Exercise » This task calls for copying every line in the data below that contains the word "none".

Change detection data »
>>>
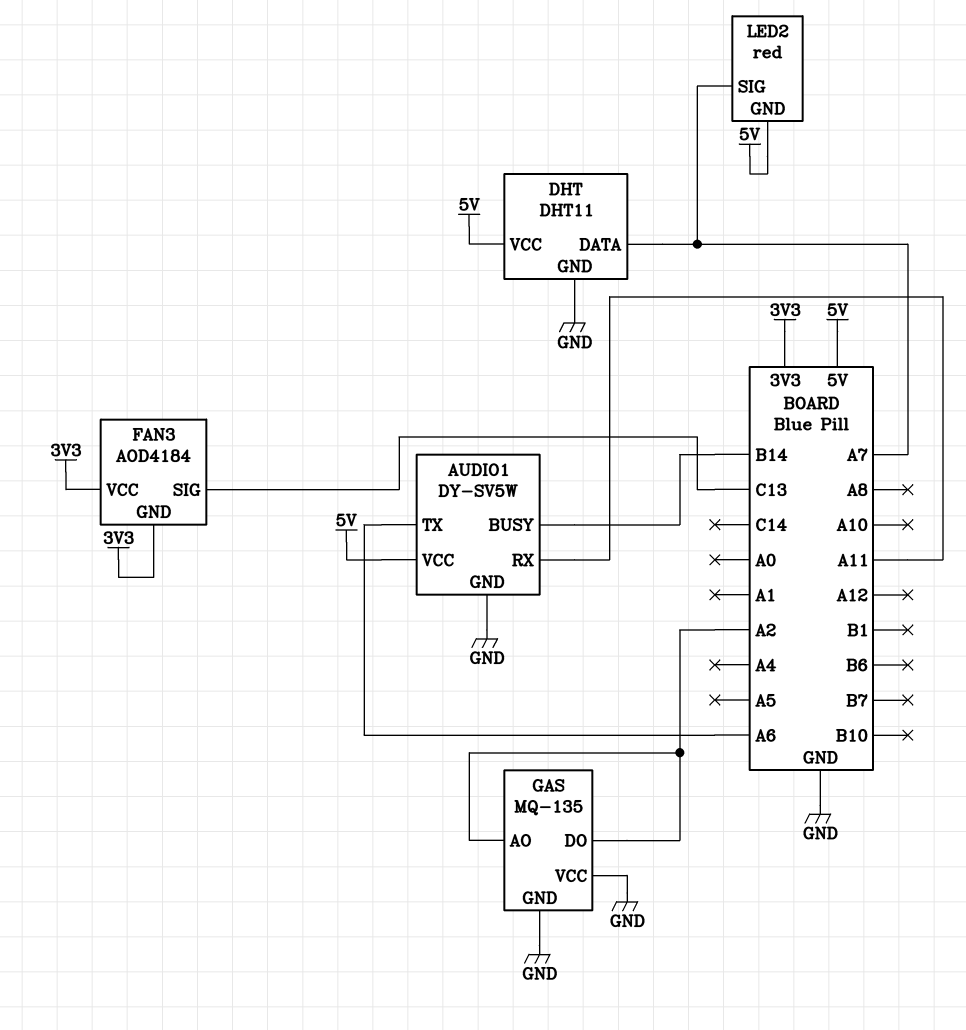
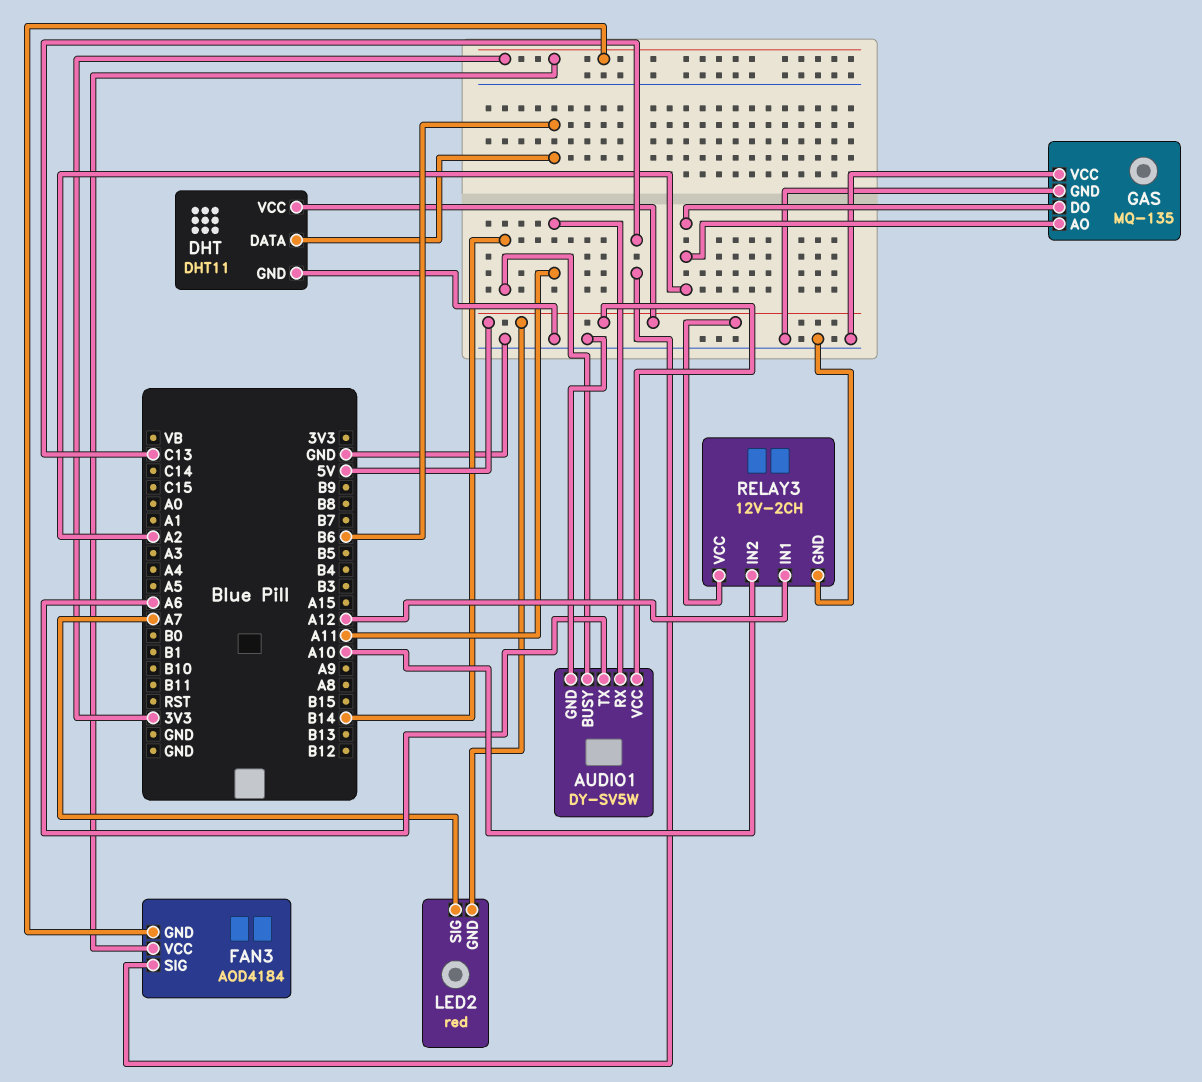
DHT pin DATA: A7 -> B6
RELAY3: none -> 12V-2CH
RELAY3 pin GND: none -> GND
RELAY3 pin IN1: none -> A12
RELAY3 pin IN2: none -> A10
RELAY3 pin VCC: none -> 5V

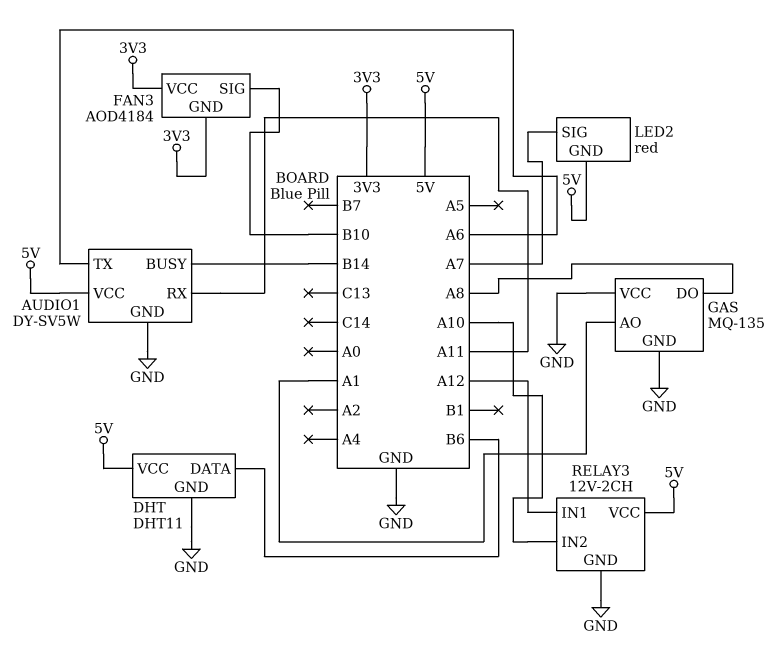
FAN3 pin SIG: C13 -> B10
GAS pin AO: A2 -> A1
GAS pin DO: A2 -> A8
<<<
Answer for the task »
RELAY3: none -> 12V-2CH
RELAY3 pin GND: none -> GND
RELAY3 pin IN1: none -> A12
RELAY3 pin IN2: none -> A10
RELAY3 pin VCC: none -> 5V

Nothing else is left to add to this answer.